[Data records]
---
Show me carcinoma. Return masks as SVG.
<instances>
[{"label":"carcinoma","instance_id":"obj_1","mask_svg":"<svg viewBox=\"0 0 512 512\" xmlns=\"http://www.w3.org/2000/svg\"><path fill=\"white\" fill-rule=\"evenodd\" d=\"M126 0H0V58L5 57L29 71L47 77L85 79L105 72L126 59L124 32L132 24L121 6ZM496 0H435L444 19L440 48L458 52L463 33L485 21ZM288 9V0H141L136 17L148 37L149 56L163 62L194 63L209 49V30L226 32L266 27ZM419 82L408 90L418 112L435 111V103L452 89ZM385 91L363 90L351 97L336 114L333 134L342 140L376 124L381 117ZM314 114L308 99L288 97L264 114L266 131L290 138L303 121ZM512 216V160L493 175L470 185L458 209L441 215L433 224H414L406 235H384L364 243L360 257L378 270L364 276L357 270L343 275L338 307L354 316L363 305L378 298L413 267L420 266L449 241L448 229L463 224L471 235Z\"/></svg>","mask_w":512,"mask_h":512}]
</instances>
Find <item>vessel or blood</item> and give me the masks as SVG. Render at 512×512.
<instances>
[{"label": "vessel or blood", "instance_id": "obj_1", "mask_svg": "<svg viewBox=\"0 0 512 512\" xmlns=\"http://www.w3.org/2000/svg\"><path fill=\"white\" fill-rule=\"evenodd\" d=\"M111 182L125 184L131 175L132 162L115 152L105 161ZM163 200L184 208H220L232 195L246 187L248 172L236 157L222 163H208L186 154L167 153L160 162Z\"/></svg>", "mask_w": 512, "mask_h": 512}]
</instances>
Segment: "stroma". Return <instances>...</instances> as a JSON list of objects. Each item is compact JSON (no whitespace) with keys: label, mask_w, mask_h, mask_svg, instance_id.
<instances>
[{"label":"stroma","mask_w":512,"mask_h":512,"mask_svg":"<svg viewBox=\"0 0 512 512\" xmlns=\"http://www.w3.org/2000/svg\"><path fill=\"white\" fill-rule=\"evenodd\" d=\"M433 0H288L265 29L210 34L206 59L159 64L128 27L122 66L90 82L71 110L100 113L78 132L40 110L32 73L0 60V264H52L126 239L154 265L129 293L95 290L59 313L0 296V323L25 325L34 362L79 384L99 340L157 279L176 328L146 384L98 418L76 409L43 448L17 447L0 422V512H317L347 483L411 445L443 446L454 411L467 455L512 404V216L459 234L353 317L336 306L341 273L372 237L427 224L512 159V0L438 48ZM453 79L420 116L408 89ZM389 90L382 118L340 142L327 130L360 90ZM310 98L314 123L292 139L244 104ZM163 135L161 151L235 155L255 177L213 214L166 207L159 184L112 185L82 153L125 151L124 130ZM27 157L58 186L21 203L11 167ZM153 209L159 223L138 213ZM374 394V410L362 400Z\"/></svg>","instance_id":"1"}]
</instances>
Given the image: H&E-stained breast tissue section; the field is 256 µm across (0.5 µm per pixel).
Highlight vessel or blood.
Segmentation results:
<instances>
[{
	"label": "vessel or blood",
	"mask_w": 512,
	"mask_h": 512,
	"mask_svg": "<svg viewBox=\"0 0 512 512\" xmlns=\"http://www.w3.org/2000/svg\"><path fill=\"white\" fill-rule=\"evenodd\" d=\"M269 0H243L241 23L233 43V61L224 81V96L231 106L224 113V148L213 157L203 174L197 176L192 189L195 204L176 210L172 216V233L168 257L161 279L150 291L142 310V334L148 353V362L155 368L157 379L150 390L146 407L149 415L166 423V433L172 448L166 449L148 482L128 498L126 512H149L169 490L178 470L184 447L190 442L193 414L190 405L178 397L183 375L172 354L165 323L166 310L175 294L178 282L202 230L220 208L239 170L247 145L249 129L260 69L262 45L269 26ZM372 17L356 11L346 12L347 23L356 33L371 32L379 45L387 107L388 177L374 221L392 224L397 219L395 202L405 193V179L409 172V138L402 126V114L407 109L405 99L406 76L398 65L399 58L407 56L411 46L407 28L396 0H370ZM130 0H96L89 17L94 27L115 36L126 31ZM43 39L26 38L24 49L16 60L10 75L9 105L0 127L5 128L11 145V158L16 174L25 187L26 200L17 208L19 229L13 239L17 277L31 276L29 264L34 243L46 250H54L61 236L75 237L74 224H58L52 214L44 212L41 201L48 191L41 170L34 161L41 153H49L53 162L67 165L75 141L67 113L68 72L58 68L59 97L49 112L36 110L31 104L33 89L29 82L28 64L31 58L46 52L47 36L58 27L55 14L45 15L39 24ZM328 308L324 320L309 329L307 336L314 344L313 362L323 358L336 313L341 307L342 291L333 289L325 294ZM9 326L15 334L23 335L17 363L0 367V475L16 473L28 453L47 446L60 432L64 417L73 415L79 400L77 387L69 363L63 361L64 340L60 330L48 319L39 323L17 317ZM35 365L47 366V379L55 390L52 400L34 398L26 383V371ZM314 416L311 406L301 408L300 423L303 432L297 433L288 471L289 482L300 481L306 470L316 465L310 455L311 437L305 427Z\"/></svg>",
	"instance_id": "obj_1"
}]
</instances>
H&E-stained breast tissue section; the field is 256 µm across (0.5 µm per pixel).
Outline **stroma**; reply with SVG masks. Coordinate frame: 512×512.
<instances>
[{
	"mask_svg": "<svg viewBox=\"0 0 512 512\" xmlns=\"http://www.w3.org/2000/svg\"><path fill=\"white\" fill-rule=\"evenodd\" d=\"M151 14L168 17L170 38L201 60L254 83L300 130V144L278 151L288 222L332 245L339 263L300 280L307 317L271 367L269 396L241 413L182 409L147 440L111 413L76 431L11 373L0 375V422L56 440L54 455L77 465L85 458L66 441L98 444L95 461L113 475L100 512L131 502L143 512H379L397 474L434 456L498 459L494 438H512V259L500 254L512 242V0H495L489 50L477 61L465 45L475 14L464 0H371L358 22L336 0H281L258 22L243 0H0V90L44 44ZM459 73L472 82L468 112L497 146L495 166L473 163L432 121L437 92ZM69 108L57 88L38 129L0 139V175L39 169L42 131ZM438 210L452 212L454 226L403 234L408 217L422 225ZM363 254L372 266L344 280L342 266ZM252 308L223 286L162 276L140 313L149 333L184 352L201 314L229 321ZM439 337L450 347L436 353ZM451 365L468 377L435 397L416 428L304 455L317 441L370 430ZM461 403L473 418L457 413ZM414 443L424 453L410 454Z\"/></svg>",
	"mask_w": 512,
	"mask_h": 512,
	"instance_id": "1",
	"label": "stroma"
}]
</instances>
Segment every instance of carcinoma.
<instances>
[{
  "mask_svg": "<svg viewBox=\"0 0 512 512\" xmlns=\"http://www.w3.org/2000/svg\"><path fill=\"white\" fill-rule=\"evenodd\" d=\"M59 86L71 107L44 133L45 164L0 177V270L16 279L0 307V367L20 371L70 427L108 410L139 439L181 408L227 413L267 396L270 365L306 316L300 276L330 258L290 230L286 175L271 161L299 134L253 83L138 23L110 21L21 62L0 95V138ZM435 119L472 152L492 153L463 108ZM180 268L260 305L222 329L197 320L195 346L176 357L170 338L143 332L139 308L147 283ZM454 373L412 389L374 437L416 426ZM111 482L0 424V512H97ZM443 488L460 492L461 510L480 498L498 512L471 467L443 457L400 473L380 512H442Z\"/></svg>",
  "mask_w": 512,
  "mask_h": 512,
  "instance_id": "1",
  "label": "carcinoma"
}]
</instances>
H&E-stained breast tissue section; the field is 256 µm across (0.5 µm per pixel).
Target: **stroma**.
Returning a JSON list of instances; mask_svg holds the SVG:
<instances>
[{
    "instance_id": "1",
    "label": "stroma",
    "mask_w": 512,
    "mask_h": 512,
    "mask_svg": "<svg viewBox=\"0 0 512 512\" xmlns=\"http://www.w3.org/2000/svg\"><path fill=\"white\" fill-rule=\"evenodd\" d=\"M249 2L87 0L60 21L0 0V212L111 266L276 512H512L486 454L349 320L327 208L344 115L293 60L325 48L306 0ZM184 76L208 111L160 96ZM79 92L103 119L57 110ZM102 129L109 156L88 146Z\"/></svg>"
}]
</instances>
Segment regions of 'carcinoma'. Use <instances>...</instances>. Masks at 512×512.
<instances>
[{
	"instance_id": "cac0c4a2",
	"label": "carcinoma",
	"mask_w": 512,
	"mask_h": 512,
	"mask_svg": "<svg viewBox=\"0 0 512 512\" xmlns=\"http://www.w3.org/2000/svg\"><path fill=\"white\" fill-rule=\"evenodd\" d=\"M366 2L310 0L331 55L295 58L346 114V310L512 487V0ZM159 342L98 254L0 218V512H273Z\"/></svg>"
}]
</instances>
---
What is expected ▸
Give again only the lines starting at the one that contains "Segment regions of" and running to the end of the data.

Written answer ▸
Segment regions of 'carcinoma'. Use <instances>...</instances>. Masks at 512×512.
<instances>
[{
	"instance_id": "cac0c4a2",
	"label": "carcinoma",
	"mask_w": 512,
	"mask_h": 512,
	"mask_svg": "<svg viewBox=\"0 0 512 512\" xmlns=\"http://www.w3.org/2000/svg\"><path fill=\"white\" fill-rule=\"evenodd\" d=\"M366 2L310 0L331 55L295 58L346 114V310L512 487V0ZM159 342L98 254L0 218V512H273Z\"/></svg>"
}]
</instances>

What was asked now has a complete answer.